## [Before-and-after coordinate records]
******

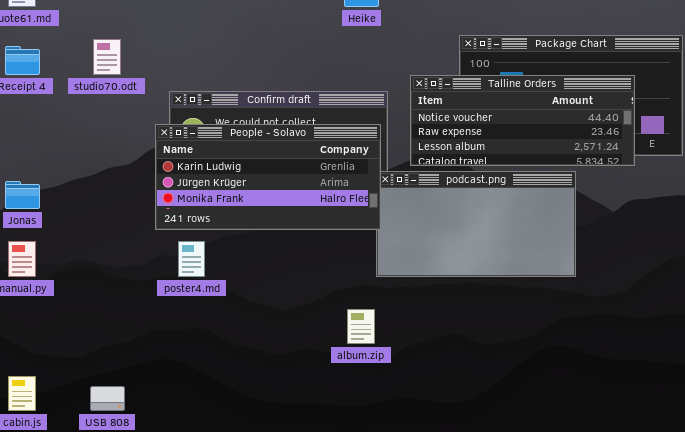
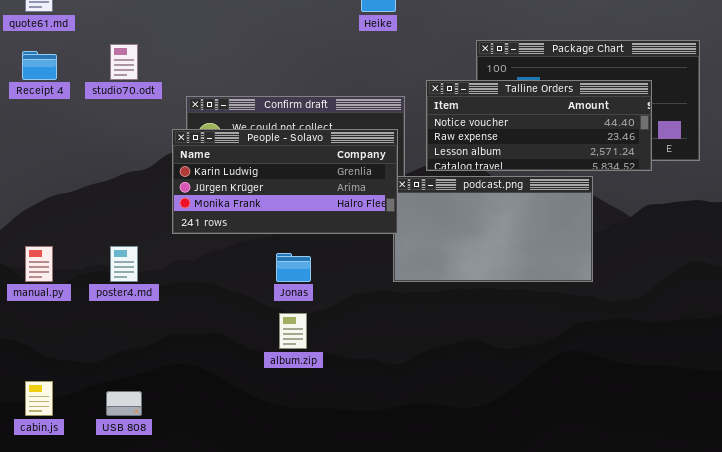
Jonas: [5,181,40,209] -> [276,253,311,282], moved
poster4.md: [178,241,205,277] -> [110,246,138,282], moved
album.zip: [347,309,375,344] -> [279,313,307,349], moved

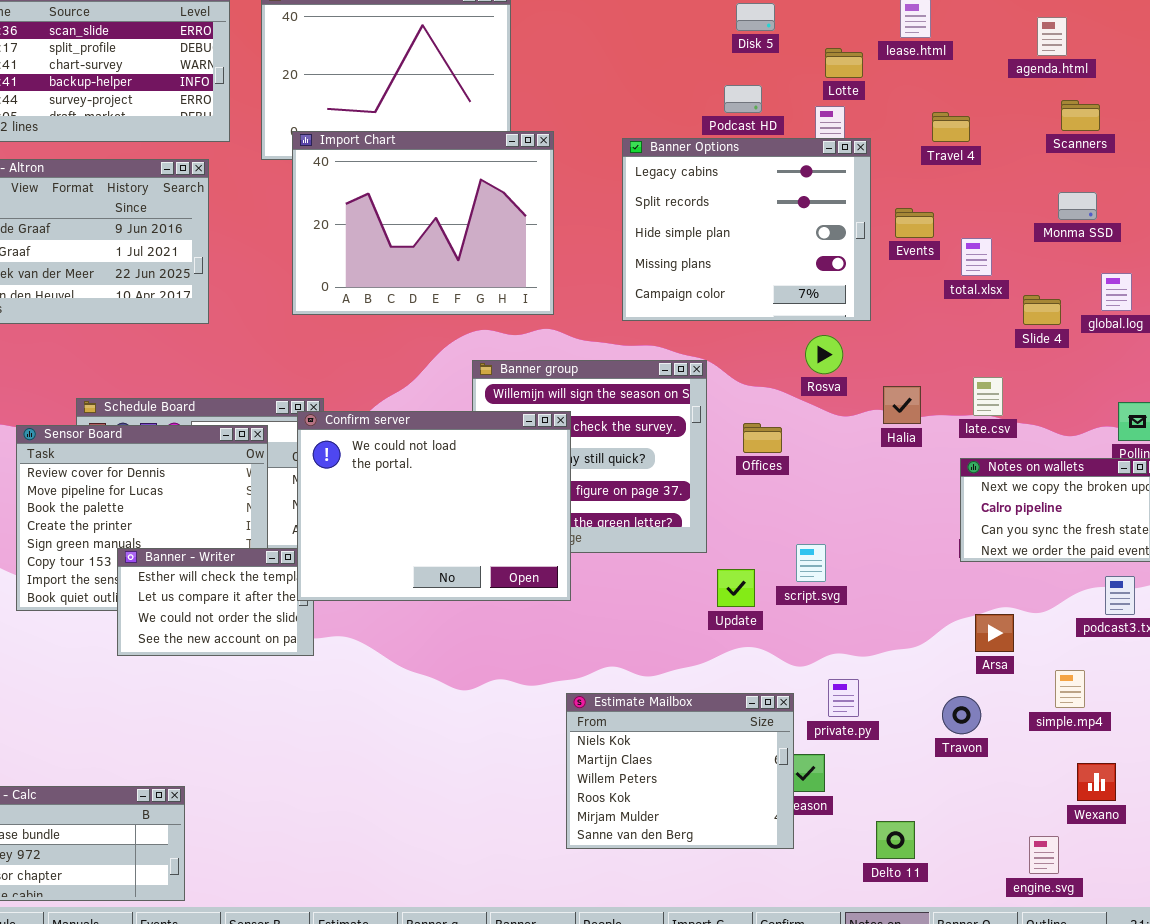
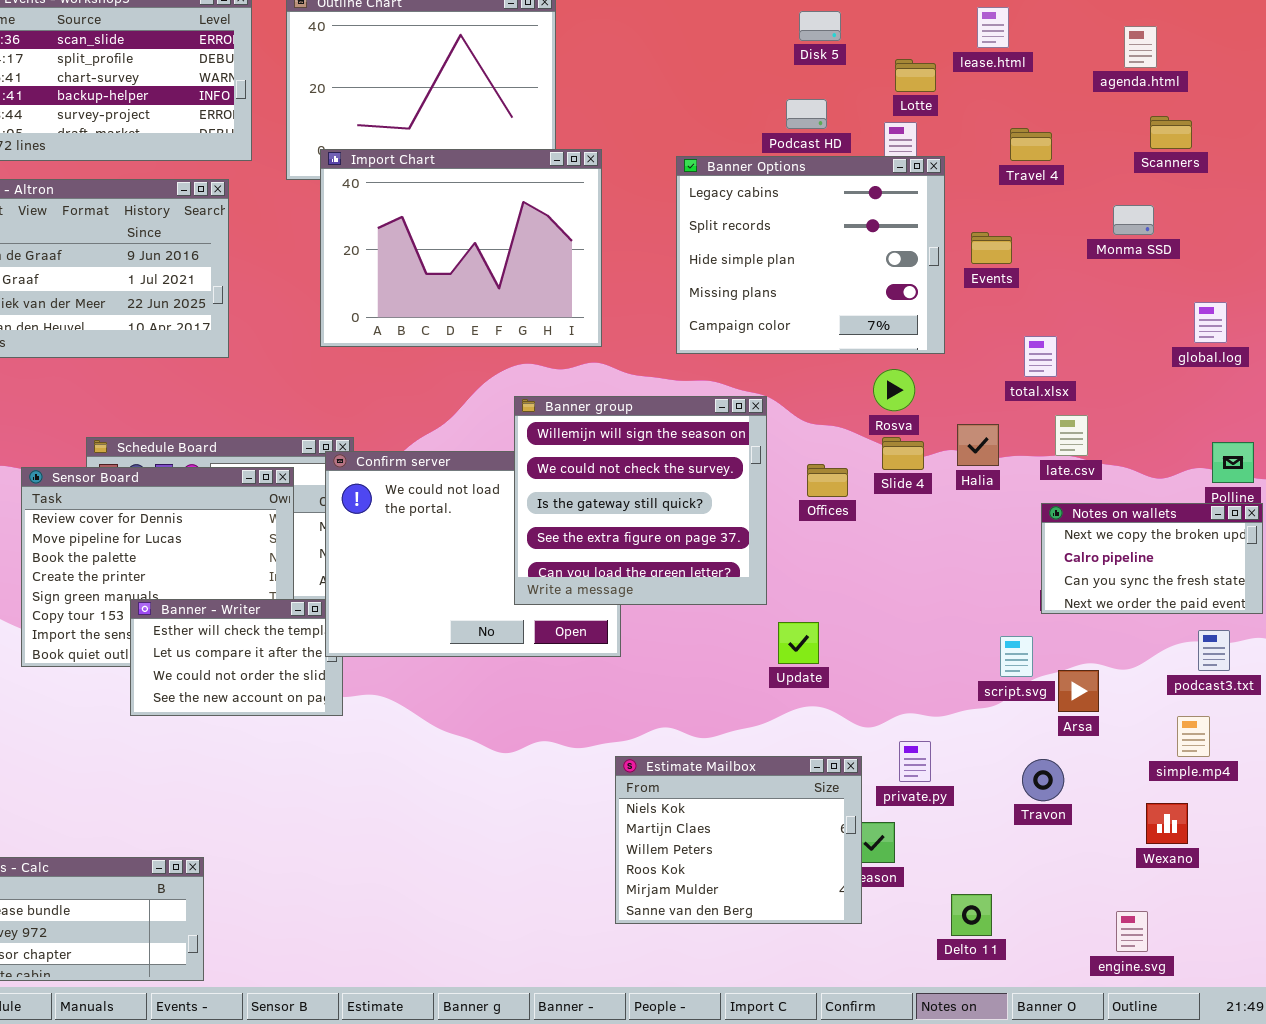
Monma SSD: [1058,192,1097,220] -> [1113,205,1154,235], moved
total.xlsx: [961,238,992,276] -> [1024,336,1057,377], moved
Slide 4: [1023,295,1061,325] -> [882,437,924,470], moved
Banner group: [472,360,707,553] -> [514,396,767,605], raised
script.svg: [796,544,826,582] -> [1000,636,1033,677], moved
simple.mp4: [1055,670,1085,708] -> [1177,716,1210,757], moved
Wexano: [1077,763,1116,801] -> [1146,803,1188,844], moved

******

## [Directions for this task]
Pictures should be skipped, and the records retyped word for word.

## [Result for this exercise]
Jonas: [5,181,40,209] -> [276,253,311,282], moved
poster4.md: [178,241,205,277] -> [110,246,138,282], moved
album.zip: [347,309,375,344] -> [279,313,307,349], moved

Monma SSD: [1058,192,1097,220] -> [1113,205,1154,235], moved
total.xlsx: [961,238,992,276] -> [1024,336,1057,377], moved
Slide 4: [1023,295,1061,325] -> [882,437,924,470], moved
Banner group: [472,360,707,553] -> [514,396,767,605], raised
script.svg: [796,544,826,582] -> [1000,636,1033,677], moved
simple.mp4: [1055,670,1085,708] -> [1177,716,1210,757], moved
Wexano: [1077,763,1116,801] -> [1146,803,1188,844], moved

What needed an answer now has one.